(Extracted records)
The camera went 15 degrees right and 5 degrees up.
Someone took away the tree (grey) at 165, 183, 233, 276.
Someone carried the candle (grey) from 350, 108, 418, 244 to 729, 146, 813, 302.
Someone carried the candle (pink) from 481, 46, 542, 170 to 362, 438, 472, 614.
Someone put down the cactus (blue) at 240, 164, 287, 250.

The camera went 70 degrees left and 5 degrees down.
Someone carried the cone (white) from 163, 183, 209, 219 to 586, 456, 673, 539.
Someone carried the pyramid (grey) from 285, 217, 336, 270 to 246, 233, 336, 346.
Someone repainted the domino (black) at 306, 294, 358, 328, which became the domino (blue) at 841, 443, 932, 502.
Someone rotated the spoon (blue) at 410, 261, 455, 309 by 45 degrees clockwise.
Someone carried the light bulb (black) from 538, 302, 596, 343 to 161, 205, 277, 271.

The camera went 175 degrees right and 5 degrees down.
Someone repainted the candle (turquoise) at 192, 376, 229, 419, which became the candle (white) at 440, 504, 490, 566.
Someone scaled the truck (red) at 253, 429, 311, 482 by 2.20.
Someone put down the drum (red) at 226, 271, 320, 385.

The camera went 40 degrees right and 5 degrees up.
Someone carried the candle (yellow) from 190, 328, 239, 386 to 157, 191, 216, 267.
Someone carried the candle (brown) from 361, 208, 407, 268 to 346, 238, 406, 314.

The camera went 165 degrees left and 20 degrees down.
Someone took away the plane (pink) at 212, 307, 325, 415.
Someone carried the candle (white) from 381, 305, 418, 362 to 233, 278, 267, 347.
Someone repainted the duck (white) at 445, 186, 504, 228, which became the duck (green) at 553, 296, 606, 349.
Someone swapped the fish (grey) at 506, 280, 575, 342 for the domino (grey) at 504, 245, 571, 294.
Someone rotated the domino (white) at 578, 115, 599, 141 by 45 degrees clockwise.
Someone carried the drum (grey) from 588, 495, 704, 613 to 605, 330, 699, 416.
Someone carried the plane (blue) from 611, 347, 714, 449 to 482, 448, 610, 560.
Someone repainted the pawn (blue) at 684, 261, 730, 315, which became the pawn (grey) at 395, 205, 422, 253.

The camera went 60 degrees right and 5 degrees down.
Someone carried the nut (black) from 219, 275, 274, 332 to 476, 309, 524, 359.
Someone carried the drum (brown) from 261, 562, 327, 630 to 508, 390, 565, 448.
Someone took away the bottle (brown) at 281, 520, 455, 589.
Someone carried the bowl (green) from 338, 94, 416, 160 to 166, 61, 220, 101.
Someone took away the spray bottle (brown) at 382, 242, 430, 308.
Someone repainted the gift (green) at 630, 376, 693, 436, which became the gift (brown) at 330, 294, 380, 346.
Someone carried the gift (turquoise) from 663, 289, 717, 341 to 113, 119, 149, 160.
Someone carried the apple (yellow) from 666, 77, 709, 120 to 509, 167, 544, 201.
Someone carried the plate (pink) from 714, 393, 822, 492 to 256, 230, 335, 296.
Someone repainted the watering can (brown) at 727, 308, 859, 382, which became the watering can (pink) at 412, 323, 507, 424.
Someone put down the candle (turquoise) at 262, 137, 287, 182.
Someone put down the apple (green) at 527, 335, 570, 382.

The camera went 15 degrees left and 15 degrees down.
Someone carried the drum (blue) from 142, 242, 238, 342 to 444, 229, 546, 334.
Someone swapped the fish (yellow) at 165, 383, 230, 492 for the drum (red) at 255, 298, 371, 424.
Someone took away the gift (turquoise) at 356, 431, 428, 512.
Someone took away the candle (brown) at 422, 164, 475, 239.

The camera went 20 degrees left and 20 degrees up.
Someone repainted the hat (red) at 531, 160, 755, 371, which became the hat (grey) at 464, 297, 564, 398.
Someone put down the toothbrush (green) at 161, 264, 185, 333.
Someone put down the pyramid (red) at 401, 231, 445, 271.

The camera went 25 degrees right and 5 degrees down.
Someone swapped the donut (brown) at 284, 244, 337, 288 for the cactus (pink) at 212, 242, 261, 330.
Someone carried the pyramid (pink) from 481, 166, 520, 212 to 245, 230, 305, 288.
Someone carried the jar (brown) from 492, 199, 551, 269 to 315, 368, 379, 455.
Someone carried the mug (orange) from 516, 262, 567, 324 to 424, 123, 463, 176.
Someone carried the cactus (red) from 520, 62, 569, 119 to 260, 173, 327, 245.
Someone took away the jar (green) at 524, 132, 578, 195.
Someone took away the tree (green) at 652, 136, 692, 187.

> [Required action]
What is asked for is an exact copy of the lines above from the one containing "The camera went 60" through the one containing "The camera went 15 degrees left", and only those.

> [Problem solution]
The camera went 60 degrees right and 5 degrees down.
Someone carried the nut (black) from 219, 275, 274, 332 to 476, 309, 524, 359.
Someone carried the drum (brown) from 261, 562, 327, 630 to 508, 390, 565, 448.
Someone took away the bottle (brown) at 281, 520, 455, 589.
Someone carried the bowl (green) from 338, 94, 416, 160 to 166, 61, 220, 101.
Someone took away the spray bottle (brown) at 382, 242, 430, 308.
Someone repainted the gift (green) at 630, 376, 693, 436, which became the gift (brown) at 330, 294, 380, 346.
Someone carried the gift (turquoise) from 663, 289, 717, 341 to 113, 119, 149, 160.
Someone carried the apple (yellow) from 666, 77, 709, 120 to 509, 167, 544, 201.
Someone carried the plate (pink) from 714, 393, 822, 492 to 256, 230, 335, 296.
Someone repainted the watering can (brown) at 727, 308, 859, 382, which became the watering can (pink) at 412, 323, 507, 424.
Someone put down the candle (turquoise) at 262, 137, 287, 182.
Someone put down the apple (green) at 527, 335, 570, 382.

The camera went 15 degrees left and 15 degrees down.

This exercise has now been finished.